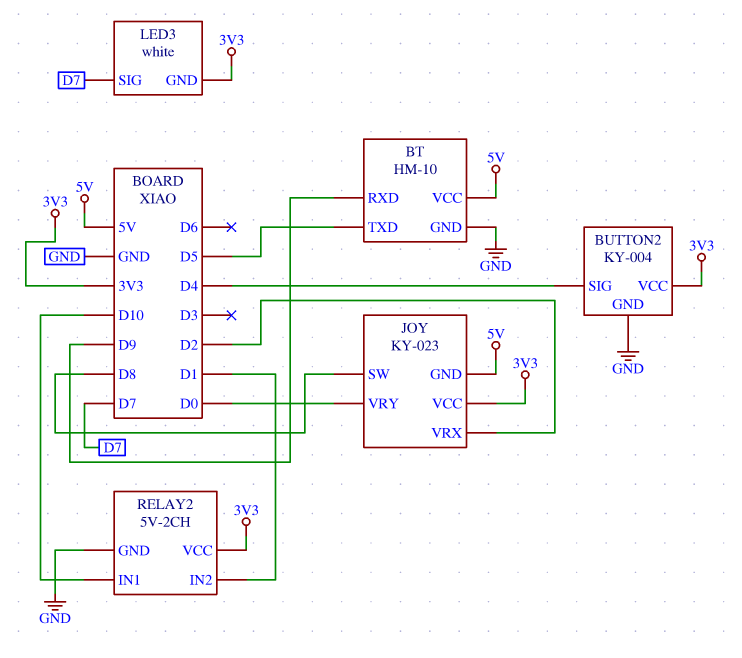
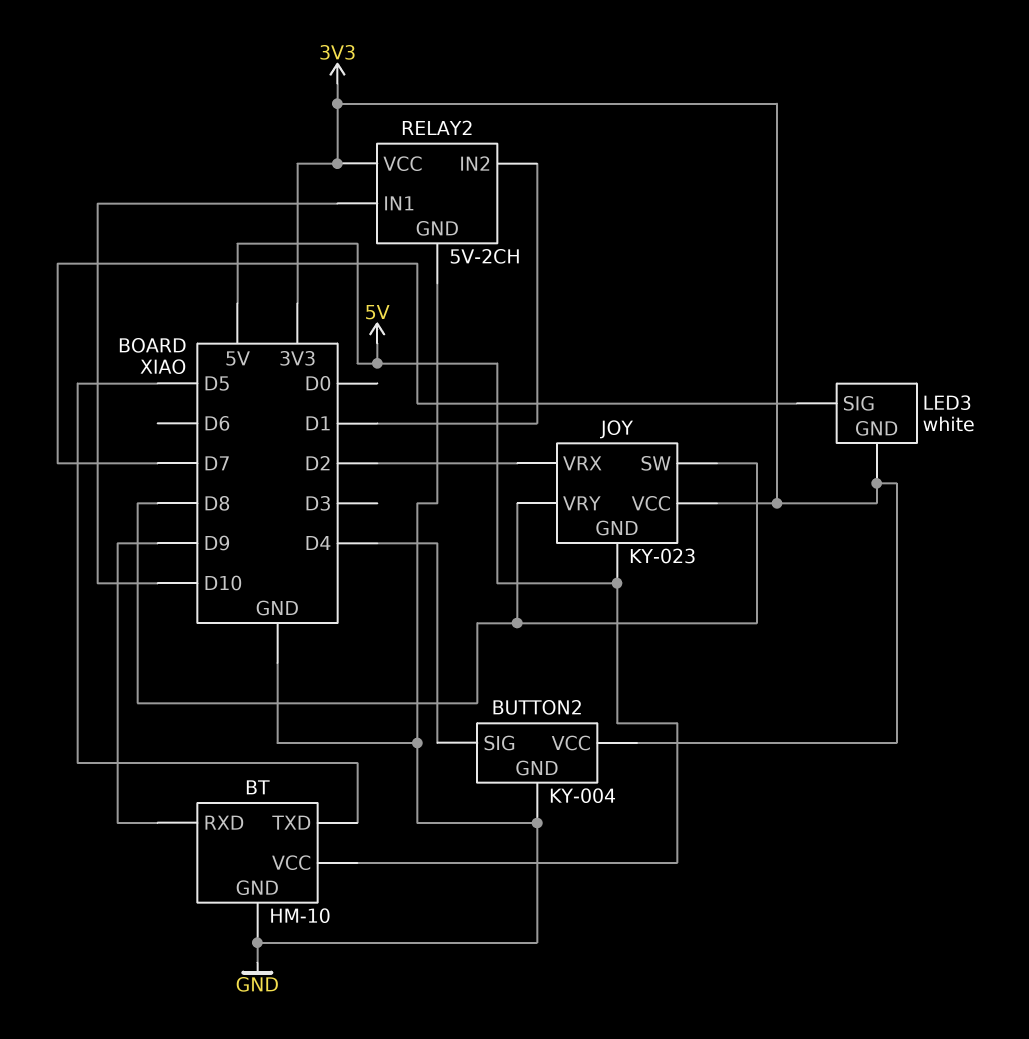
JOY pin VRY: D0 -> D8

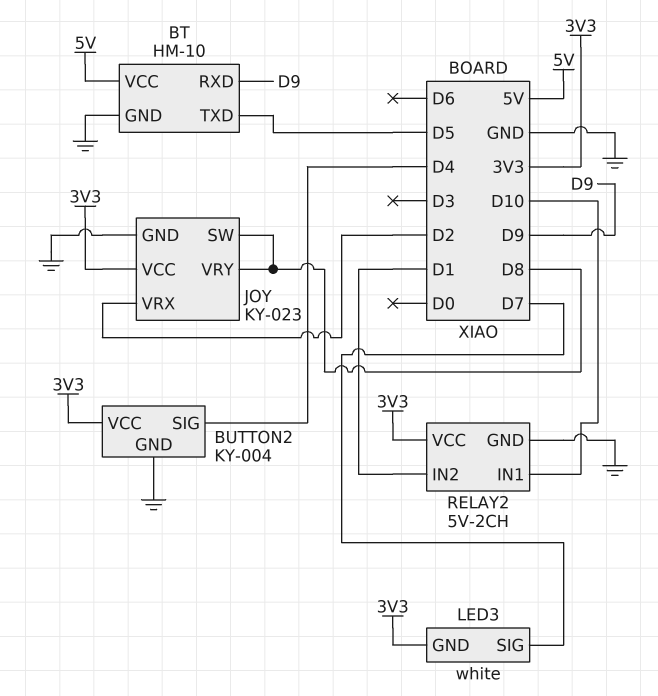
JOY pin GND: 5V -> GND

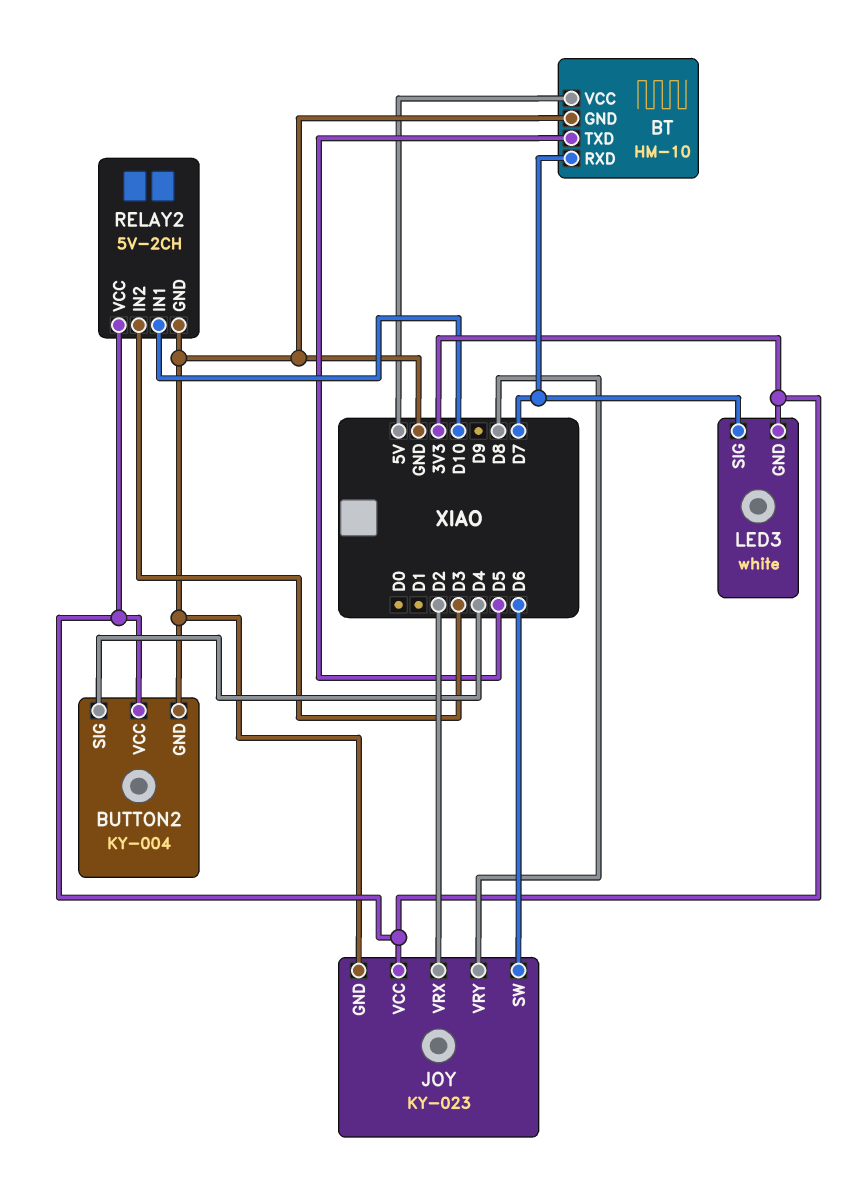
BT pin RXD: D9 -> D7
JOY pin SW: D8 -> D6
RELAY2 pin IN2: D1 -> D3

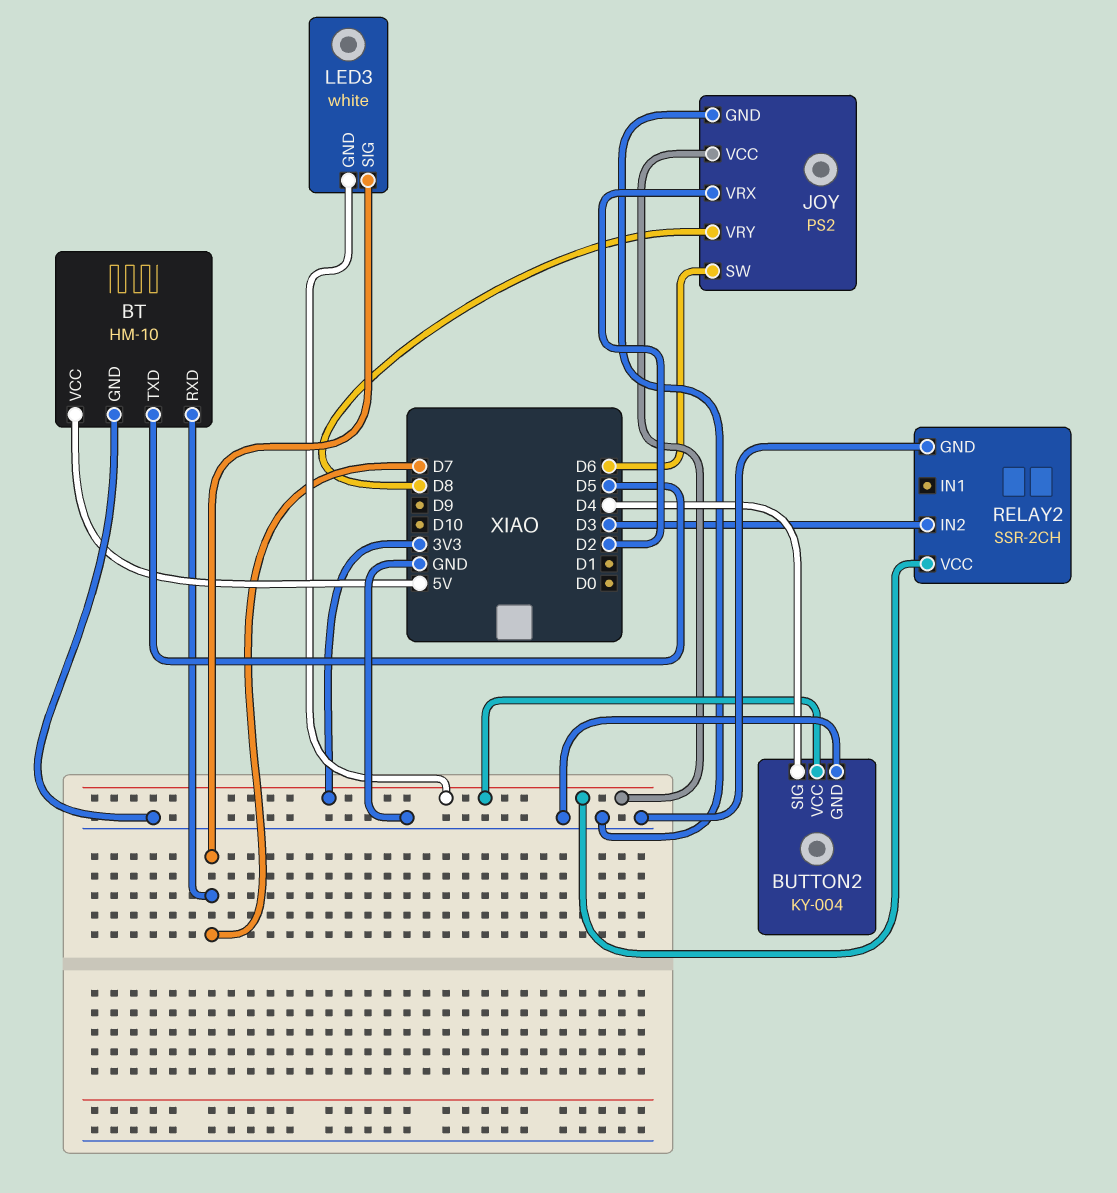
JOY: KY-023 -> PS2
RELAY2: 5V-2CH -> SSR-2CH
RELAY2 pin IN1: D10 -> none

* * *

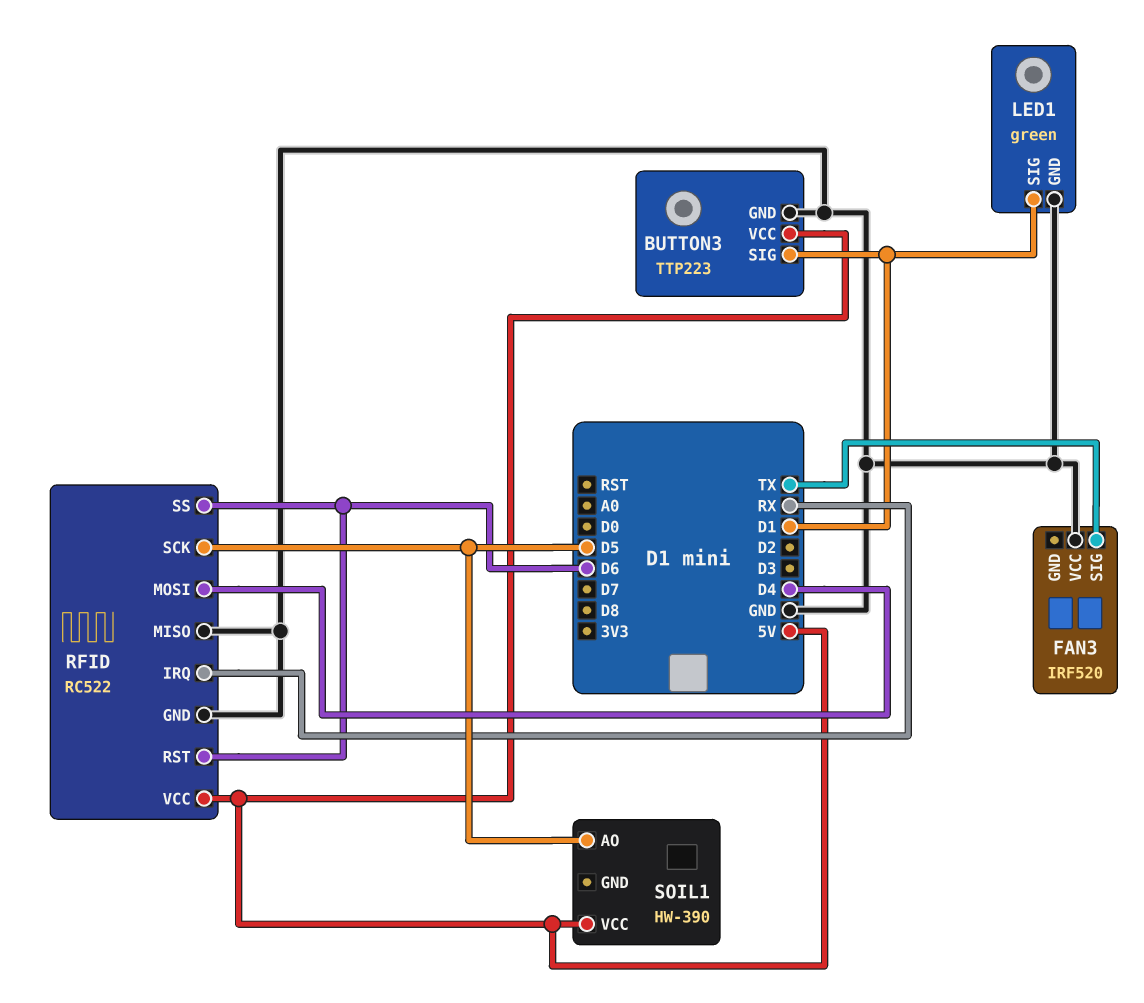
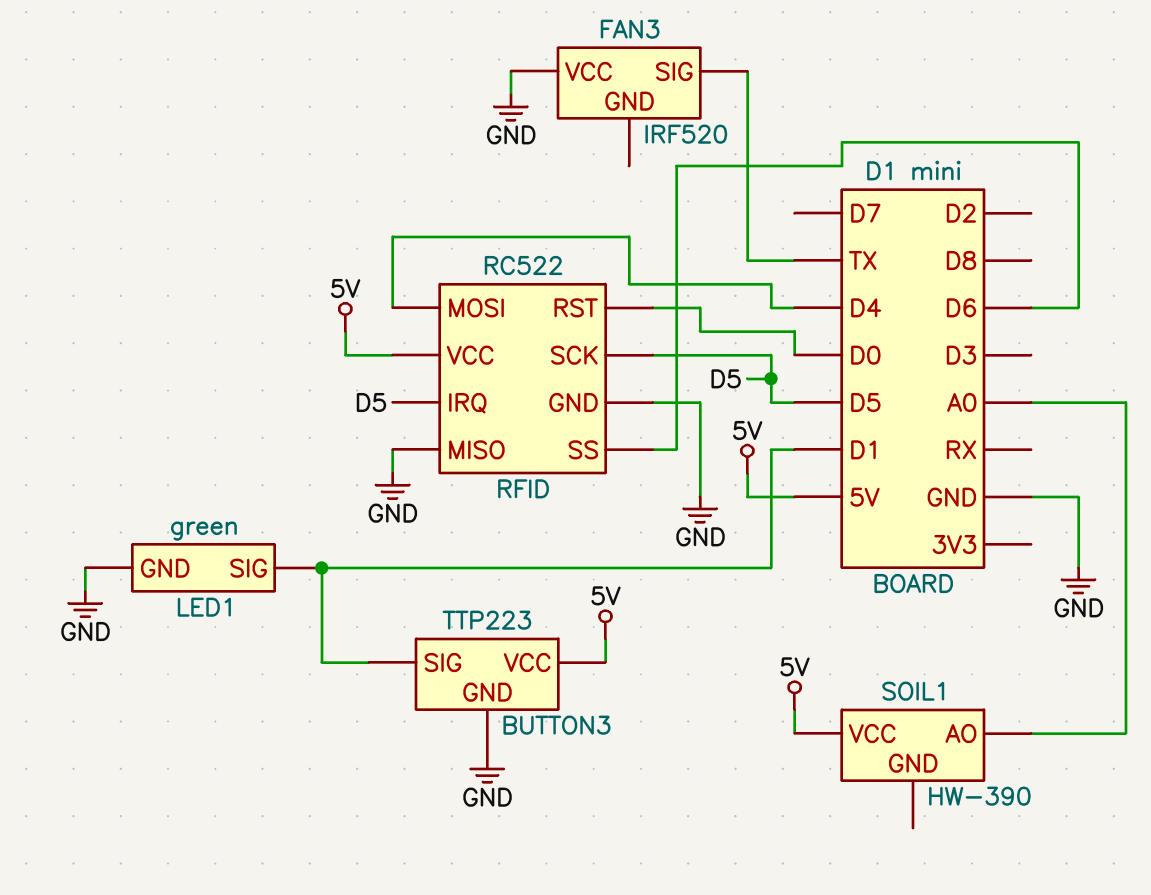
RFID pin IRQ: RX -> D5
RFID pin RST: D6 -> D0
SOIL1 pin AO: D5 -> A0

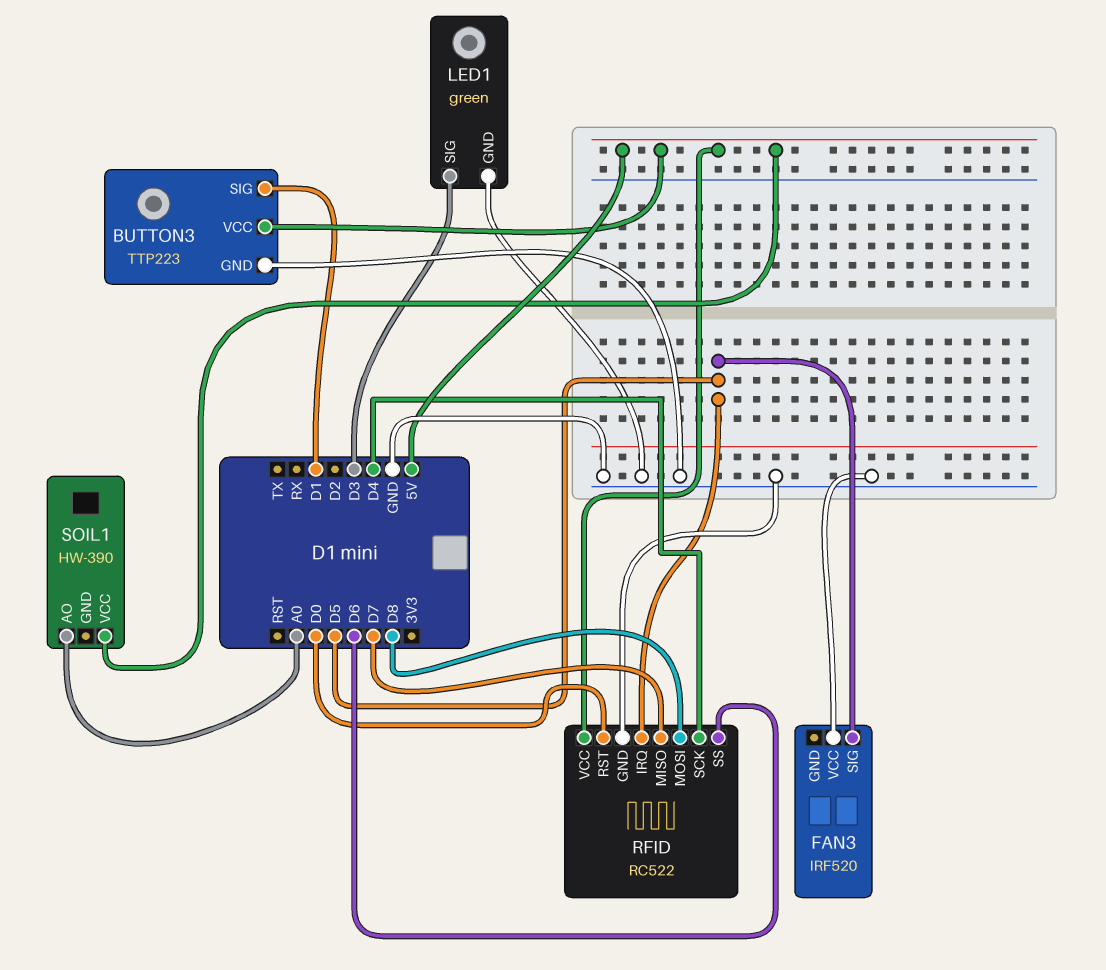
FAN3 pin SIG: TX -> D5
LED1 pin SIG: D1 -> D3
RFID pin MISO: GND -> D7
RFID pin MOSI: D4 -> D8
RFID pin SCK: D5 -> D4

* * *

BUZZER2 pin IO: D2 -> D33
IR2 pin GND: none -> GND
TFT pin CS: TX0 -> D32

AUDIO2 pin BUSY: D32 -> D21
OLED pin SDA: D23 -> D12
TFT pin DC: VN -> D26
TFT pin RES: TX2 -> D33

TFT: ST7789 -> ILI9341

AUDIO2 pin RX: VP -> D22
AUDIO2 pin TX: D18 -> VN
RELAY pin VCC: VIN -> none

### The task
Your reply should consist solely of the lines above from the line containing "JOY pin GND: 5V -> GND" up to and including the line containing "RELAY2 pin IN1: D10 -> none", reproduced exactly, minus the pictures.

### Result of the exercise
JOY pin GND: 5V -> GND

BT pin RXD: D9 -> D7
JOY pin SW: D8 -> D6
RELAY2 pin IN2: D1 -> D3

JOY: KY-023 -> PS2
RELAY2: 5V-2CH -> SSR-2CH
RELAY2 pin IN1: D10 -> none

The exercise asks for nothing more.